> _Given problem_
Count the lines in the rows below that contain the string "kern", and reply with that number only.

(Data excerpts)
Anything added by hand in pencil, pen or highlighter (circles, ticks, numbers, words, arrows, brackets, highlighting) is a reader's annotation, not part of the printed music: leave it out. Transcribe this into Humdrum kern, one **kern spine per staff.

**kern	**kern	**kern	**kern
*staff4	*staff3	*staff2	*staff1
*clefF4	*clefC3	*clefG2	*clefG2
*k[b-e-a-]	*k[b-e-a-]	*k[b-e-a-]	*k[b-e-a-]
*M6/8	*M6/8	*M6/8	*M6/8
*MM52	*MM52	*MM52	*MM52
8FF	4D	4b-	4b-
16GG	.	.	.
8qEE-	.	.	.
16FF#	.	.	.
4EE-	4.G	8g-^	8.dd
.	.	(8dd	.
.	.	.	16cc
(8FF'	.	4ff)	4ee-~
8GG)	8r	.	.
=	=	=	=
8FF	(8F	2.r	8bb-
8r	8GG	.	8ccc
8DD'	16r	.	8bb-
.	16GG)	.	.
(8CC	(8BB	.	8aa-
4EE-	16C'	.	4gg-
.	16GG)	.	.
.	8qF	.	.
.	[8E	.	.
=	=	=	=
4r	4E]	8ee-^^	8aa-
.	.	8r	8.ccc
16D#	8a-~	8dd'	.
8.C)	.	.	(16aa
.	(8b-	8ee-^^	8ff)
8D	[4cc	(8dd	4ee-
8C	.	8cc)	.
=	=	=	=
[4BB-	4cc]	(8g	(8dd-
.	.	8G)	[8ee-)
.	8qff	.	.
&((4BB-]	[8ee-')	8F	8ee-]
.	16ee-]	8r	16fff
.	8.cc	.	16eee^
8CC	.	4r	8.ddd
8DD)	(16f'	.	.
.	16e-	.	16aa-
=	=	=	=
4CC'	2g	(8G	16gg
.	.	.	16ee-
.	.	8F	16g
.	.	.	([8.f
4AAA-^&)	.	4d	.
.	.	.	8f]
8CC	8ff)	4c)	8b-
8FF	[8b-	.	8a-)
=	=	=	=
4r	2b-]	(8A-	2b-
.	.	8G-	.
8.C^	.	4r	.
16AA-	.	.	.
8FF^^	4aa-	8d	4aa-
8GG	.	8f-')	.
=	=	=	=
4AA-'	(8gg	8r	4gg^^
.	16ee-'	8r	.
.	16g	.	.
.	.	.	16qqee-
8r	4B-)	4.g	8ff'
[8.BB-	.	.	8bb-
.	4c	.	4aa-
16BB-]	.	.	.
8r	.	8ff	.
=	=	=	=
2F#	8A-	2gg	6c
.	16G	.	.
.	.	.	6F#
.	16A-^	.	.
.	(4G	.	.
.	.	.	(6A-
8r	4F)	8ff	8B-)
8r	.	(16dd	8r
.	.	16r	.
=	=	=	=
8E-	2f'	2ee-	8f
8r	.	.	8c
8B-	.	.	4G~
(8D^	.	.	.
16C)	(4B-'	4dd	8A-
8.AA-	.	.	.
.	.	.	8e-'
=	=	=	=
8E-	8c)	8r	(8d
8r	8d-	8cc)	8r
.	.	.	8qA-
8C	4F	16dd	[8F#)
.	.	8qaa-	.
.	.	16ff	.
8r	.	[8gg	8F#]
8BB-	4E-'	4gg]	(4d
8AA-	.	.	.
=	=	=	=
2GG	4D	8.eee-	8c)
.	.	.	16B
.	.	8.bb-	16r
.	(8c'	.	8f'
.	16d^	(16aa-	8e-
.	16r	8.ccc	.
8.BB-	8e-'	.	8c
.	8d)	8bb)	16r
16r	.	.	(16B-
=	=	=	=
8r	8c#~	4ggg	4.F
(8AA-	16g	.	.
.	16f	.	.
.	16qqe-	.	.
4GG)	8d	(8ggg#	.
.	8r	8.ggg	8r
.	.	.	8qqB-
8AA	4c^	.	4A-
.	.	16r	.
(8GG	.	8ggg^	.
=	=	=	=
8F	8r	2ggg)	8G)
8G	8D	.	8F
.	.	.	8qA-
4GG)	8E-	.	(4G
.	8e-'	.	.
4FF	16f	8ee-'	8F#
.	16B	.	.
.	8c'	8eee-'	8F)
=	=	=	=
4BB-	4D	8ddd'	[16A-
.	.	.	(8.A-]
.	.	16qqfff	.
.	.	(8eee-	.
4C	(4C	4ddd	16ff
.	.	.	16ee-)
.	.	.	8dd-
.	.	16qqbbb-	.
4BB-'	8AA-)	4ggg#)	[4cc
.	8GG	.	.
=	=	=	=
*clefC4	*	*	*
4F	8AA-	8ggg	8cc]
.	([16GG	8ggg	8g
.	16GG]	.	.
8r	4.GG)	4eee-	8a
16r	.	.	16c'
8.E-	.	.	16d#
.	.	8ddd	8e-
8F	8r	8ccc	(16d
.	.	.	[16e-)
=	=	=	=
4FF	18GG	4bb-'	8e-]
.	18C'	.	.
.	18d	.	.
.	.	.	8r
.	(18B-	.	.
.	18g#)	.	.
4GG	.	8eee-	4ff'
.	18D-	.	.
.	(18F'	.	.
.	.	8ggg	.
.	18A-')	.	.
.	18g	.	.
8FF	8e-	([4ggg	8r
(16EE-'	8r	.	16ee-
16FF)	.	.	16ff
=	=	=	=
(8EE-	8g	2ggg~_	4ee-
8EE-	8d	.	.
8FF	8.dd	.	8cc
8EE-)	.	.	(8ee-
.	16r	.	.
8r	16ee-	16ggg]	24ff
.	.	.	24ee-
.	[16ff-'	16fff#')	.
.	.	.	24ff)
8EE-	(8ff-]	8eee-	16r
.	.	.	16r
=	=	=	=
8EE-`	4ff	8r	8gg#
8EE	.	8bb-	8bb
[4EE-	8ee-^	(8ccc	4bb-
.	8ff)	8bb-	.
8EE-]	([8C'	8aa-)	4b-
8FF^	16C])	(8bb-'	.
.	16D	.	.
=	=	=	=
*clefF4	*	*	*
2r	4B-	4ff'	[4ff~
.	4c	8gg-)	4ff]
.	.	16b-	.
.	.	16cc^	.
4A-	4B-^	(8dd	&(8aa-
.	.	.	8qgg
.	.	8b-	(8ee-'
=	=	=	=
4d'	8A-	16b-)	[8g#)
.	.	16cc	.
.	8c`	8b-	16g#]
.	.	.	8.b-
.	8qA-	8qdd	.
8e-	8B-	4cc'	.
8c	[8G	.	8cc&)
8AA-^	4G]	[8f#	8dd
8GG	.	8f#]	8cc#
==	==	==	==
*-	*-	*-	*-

> _Reply to the exercise_
2